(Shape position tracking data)
/---

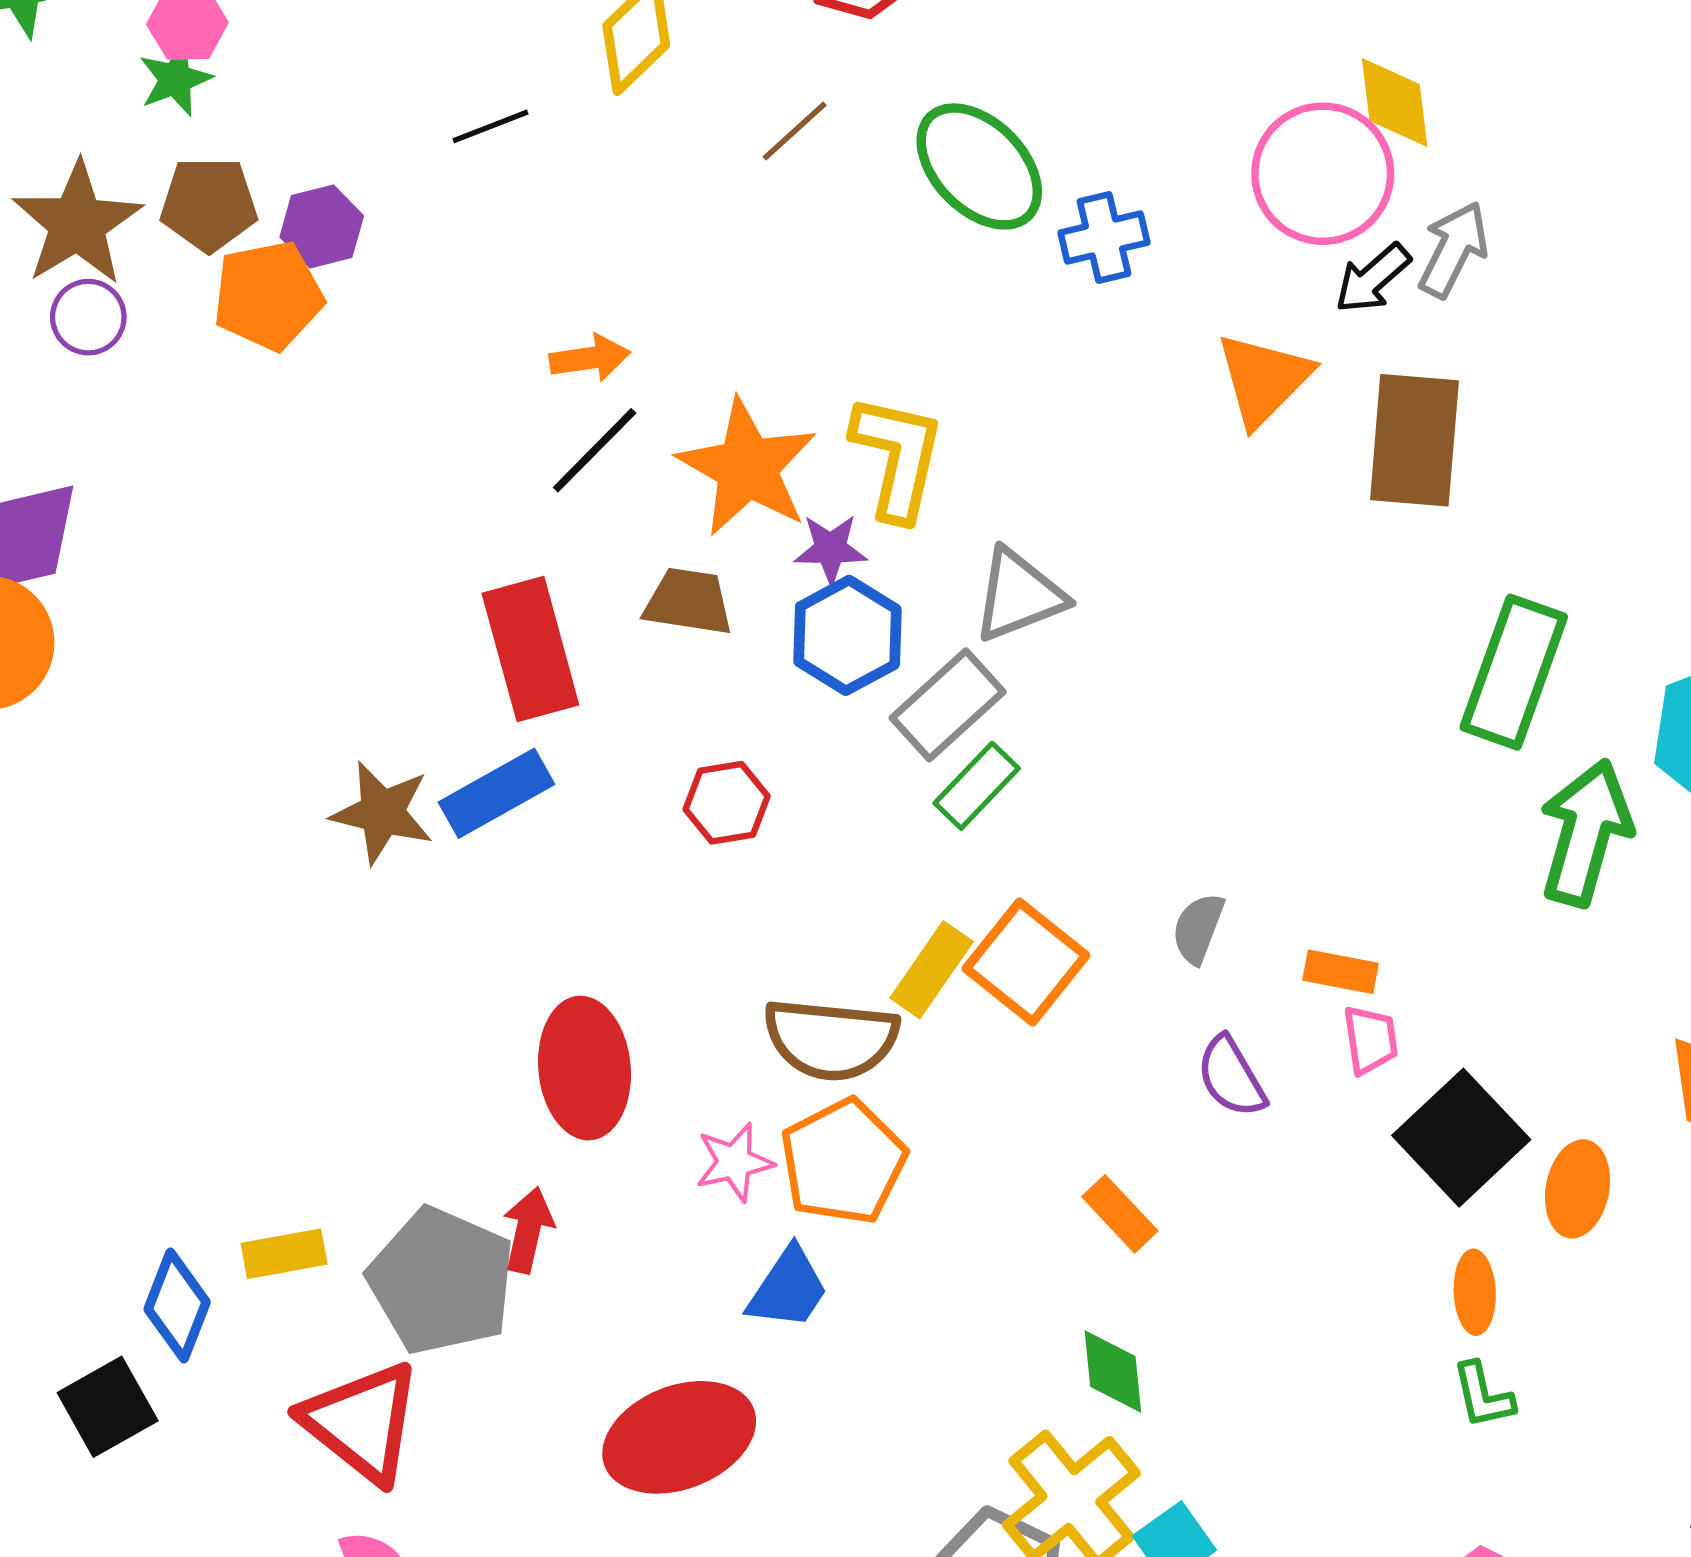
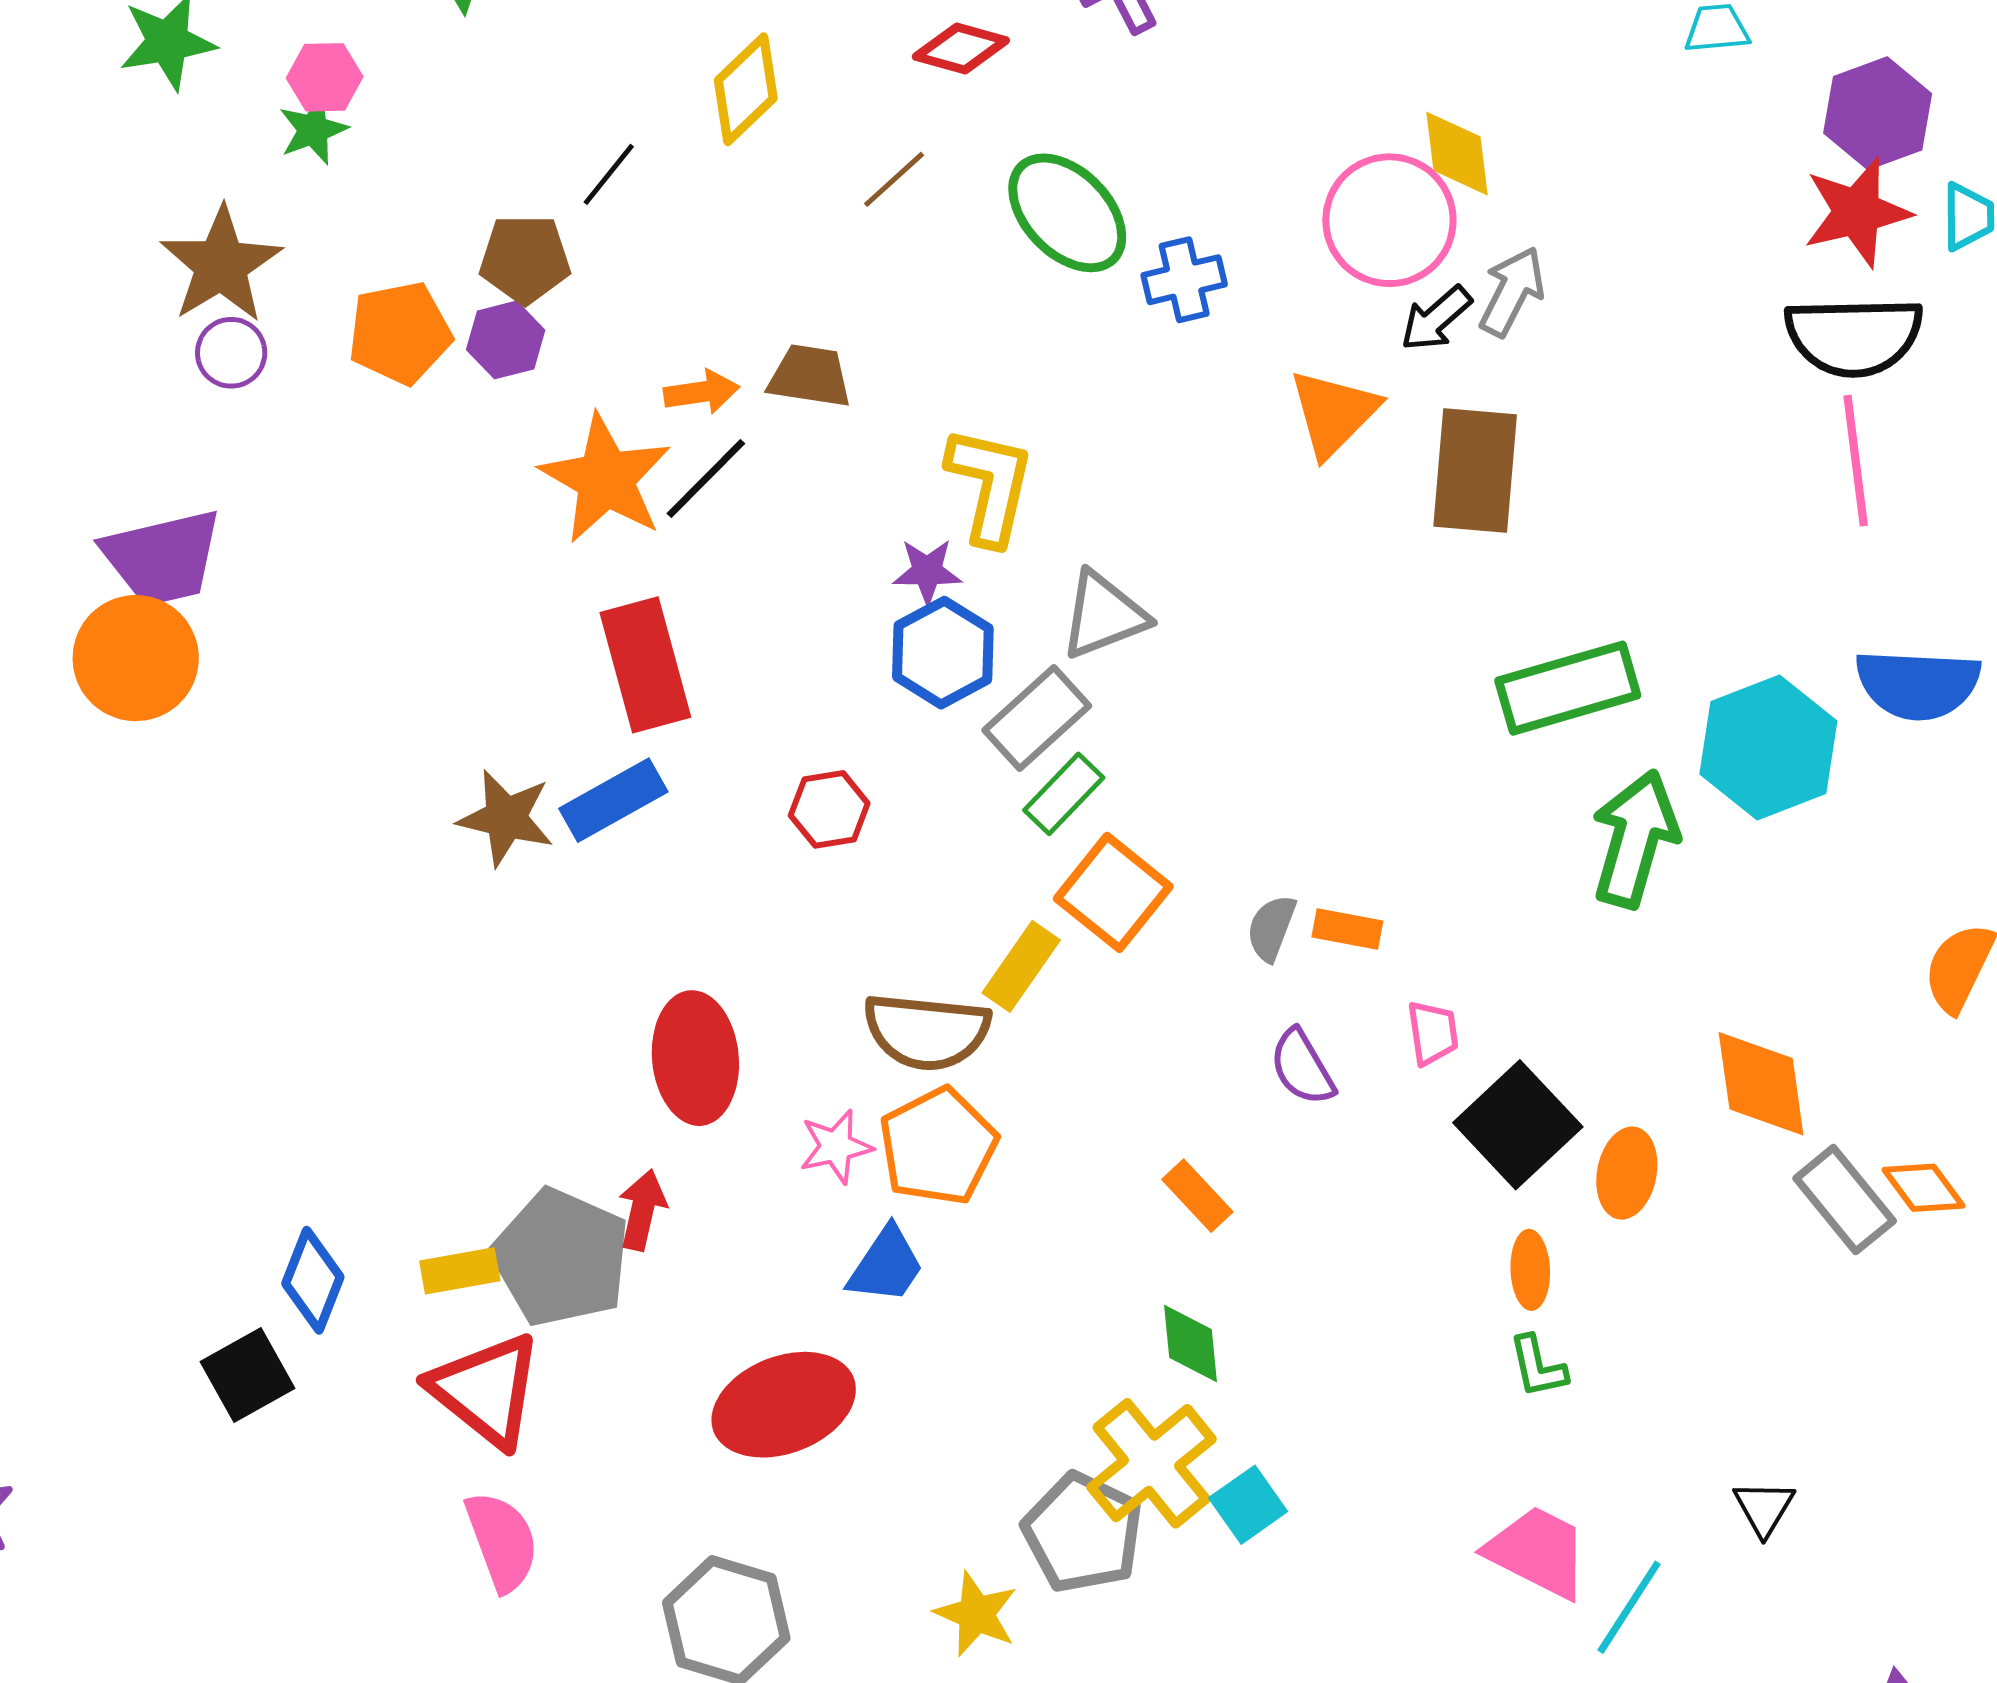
black line: (491, 126) -> (609, 174), turned -30
brown pentagon: (209, 204) -> (525, 259), moved
purple hexagon: (322, 226) -> (506, 340), moved
orange star: (747, 468) -> (606, 479), moved
brown trapezoid: (688, 602) -> (810, 376), moved
green rectangle: (1514, 672) -> (1568, 688), turned 54
orange square: (1026, 962) -> (1113, 892), moved
orange rectangle: (1341, 972) -> (1347, 929), moved
yellow rectangle: (284, 1254) -> (460, 1271), moved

\---

= Required action =
Copy each line above exactly, with no images.

= Response area =
black line: (491, 126) -> (609, 174), turned -30
brown pentagon: (209, 204) -> (525, 259), moved
purple hexagon: (322, 226) -> (506, 340), moved
orange star: (747, 468) -> (606, 479), moved
brown trapezoid: (688, 602) -> (810, 376), moved
green rectangle: (1514, 672) -> (1568, 688), turned 54
orange square: (1026, 962) -> (1113, 892), moved
orange rectangle: (1341, 972) -> (1347, 929), moved
yellow rectangle: (284, 1254) -> (460, 1271), moved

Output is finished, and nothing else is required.